Content revision data:
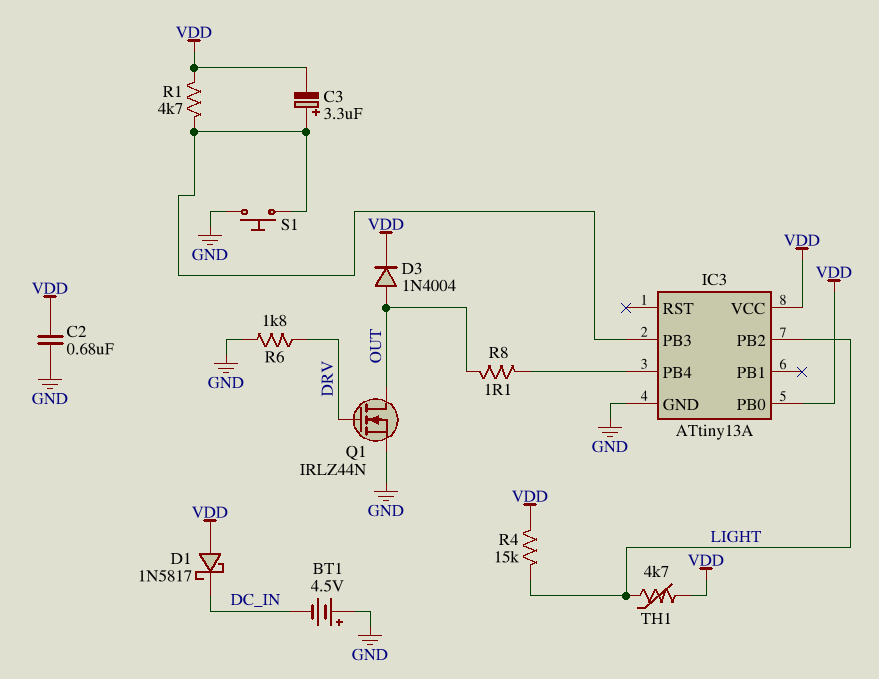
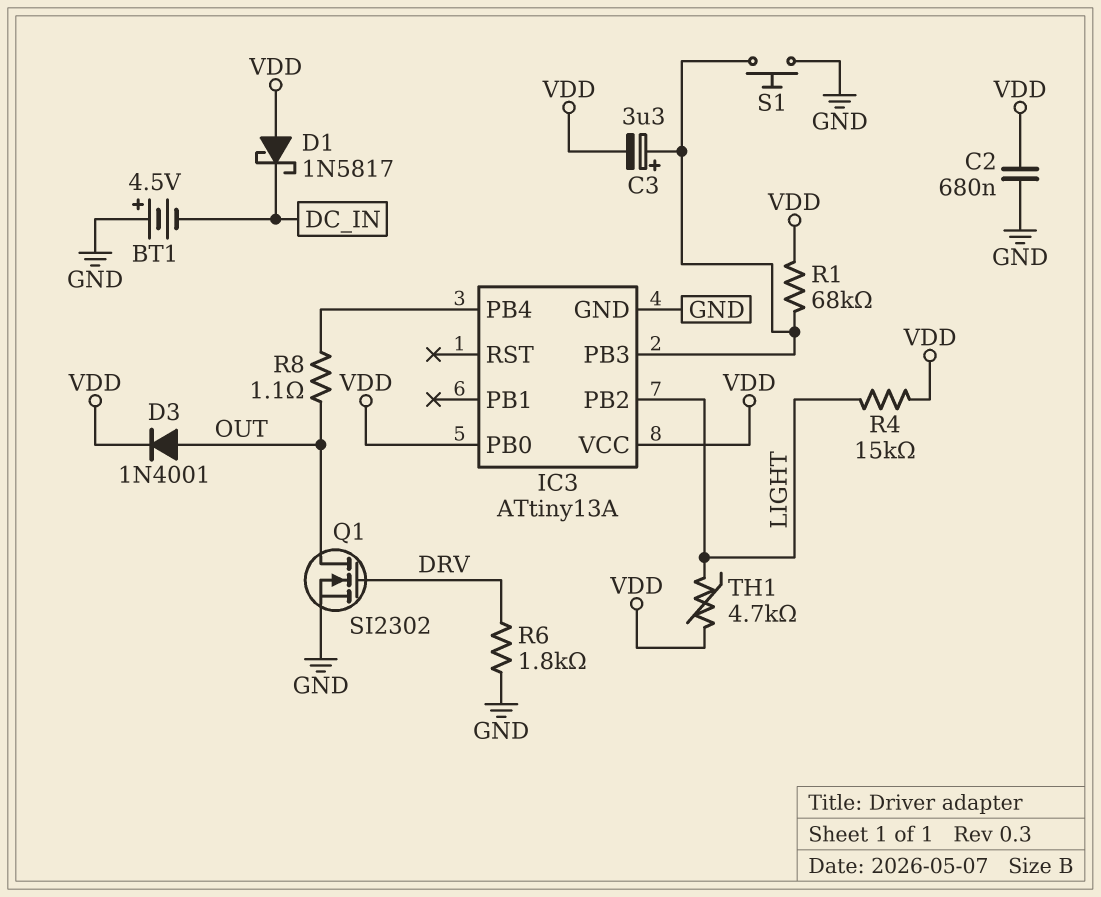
D3: diode 1N4004 (A OUT, K VDD) -> diode 1N4001 (A OUT, K VDD)
Q1: NMOS IRLZ44N (G DRV, D OUT, S GND) -> NMOS SI2302 (G DRV, D OUT, S GND)
R1: 4.7k (IC3/PB3, VDD) -> 68k (IC3/PB3, VDD)

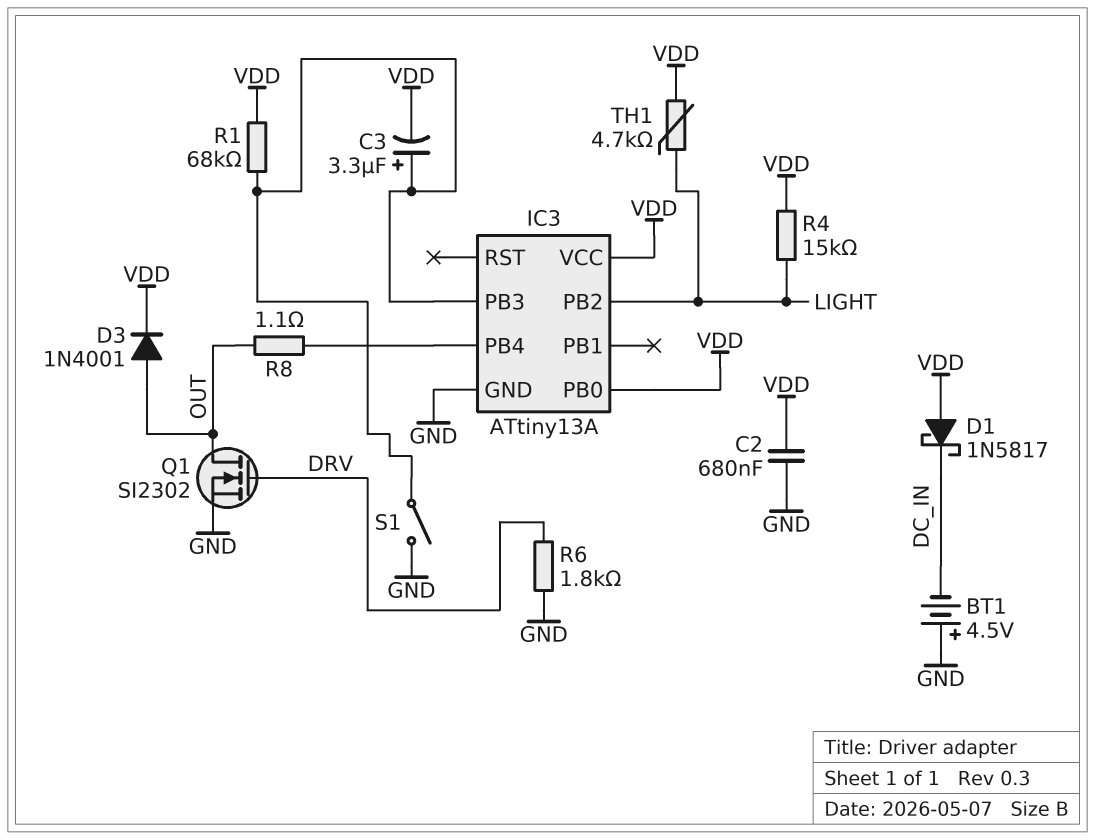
S1: button (GND, IC3/PB3) -> switch (GND, IC3/PB3)

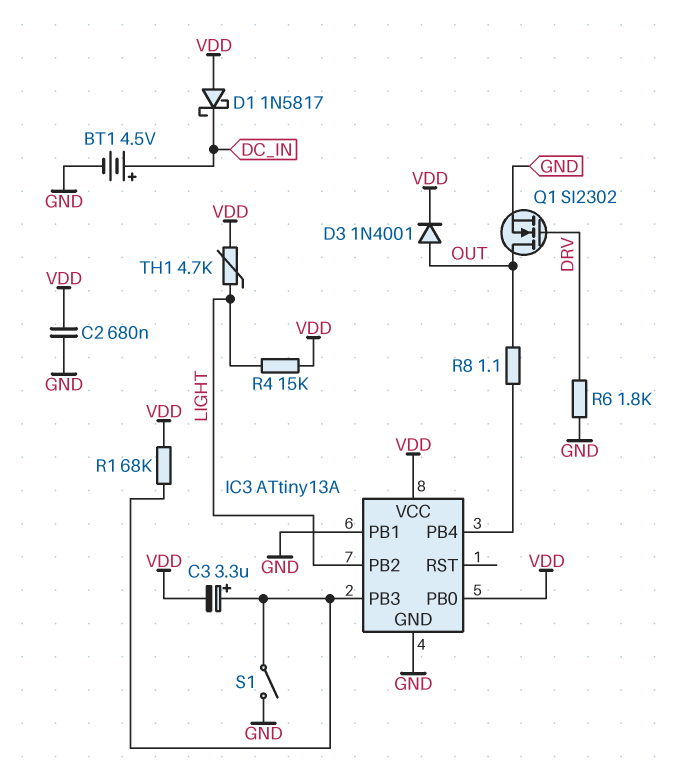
BT1: 4.5V (plus GND, minus DC_IN) -> 4.5V (plus DC_IN, minus GND)
IC3 pin PB1: none -> GND

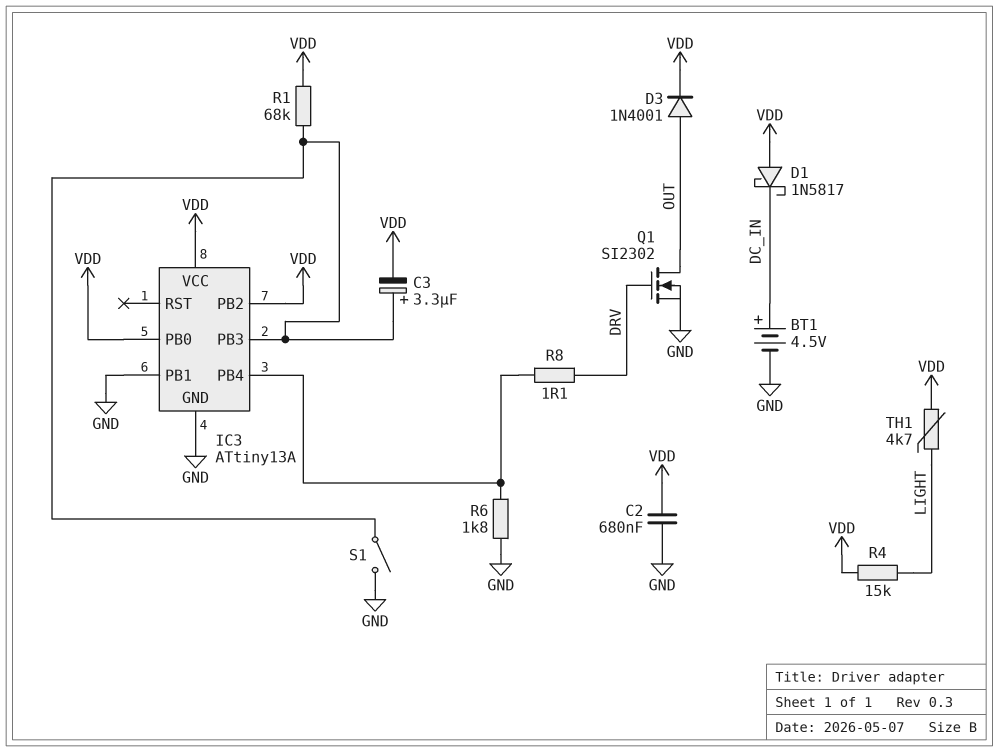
IC3 pin PB2: LIGHT -> VDD
R6: 1.8k (DRV, GND) -> 1.8k (GND, IC3/PB4)
R8: 1.1 (IC3/PB4, OUT) -> 1.1 (DRV, IC3/PB4)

# What is needed
Every line above is to be given again exactly, apart from the pictures.

# Output below
D3: diode 1N4004 (A OUT, K VDD) -> diode 1N4001 (A OUT, K VDD)
Q1: NMOS IRLZ44N (G DRV, D OUT, S GND) -> NMOS SI2302 (G DRV, D OUT, S GND)
R1: 4.7k (IC3/PB3, VDD) -> 68k (IC3/PB3, VDD)

S1: button (GND, IC3/PB3) -> switch (GND, IC3/PB3)

BT1: 4.5V (plus GND, minus DC_IN) -> 4.5V (plus DC_IN, minus GND)
IC3 pin PB1: none -> GND

IC3 pin PB2: LIGHT -> VDD
R6: 1.8k (DRV, GND) -> 1.8k (GND, IC3/PB4)
R8: 1.1 (IC3/PB4, OUT) -> 1.1 (DRV, IC3/PB4)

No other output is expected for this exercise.